Top of GIVEN ENTRIES
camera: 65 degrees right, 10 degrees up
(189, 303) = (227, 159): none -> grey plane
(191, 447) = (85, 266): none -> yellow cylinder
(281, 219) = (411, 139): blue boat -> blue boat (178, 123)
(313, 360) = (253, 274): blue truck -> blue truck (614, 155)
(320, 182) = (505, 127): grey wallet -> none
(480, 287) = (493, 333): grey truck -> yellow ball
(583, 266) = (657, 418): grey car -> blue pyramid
Bottom of GIVEN ENTRIES
Top of GIVEN ENTRIES
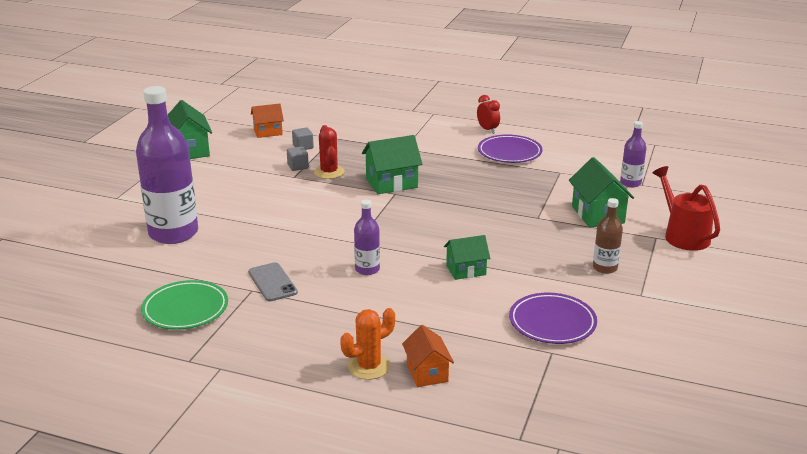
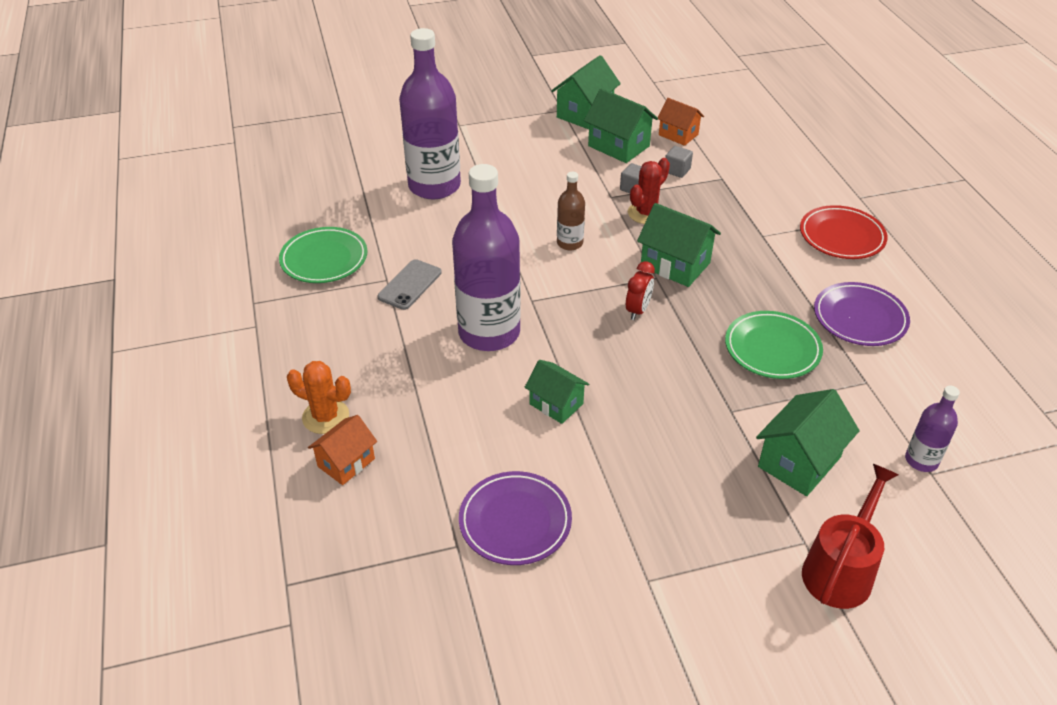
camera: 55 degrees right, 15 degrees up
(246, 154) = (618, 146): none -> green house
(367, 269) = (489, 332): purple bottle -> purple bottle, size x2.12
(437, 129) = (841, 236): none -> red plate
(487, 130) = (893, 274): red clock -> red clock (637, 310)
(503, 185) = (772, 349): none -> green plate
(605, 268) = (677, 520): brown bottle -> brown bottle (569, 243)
Bottom of GIVEN ENTRIES
Top of GIVEN ENTRIES
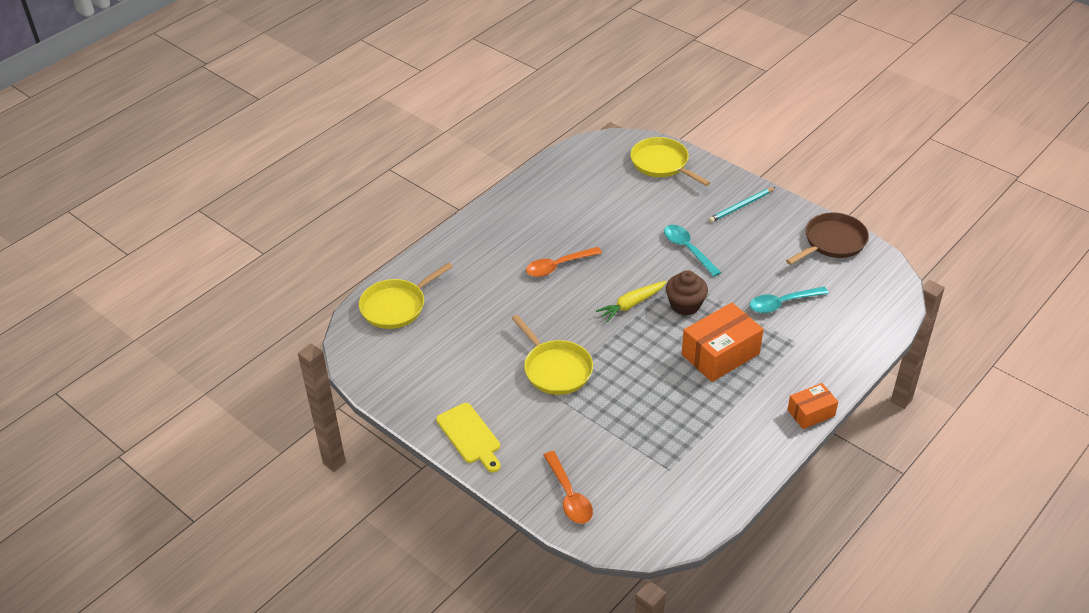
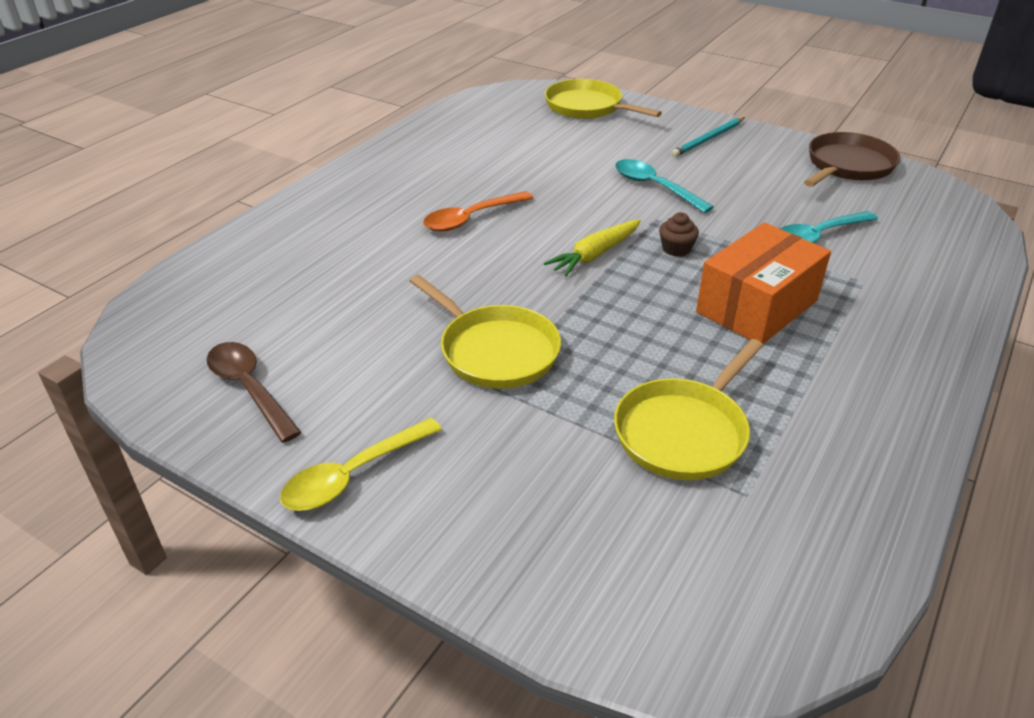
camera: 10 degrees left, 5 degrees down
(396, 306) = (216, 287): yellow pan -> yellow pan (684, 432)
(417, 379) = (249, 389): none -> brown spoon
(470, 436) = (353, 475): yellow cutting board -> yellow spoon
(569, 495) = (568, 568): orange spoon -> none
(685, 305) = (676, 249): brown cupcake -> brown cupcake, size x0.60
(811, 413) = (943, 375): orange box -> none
Bottom of GIVEN ENTRIES
WHAT TO PRODUCE: Copy out the range of lines above starting at the line with "camera: 65 degrees right, 10 degrees up" and ending at the line with "(583, 266) = (657, 418): grey", exactly and including both.

OUTPUT:
camera: 65 degrees right, 10 degrees up
(189, 303) = (227, 159): none -> grey plane
(191, 447) = (85, 266): none -> yellow cylinder
(281, 219) = (411, 139): blue boat -> blue boat (178, 123)
(313, 360) = (253, 274): blue truck -> blue truck (614, 155)
(320, 182) = (505, 127): grey wallet -> none
(480, 287) = (493, 333): grey truck -> yellow ball
(583, 266) = (657, 418): grey car -> blue pyramid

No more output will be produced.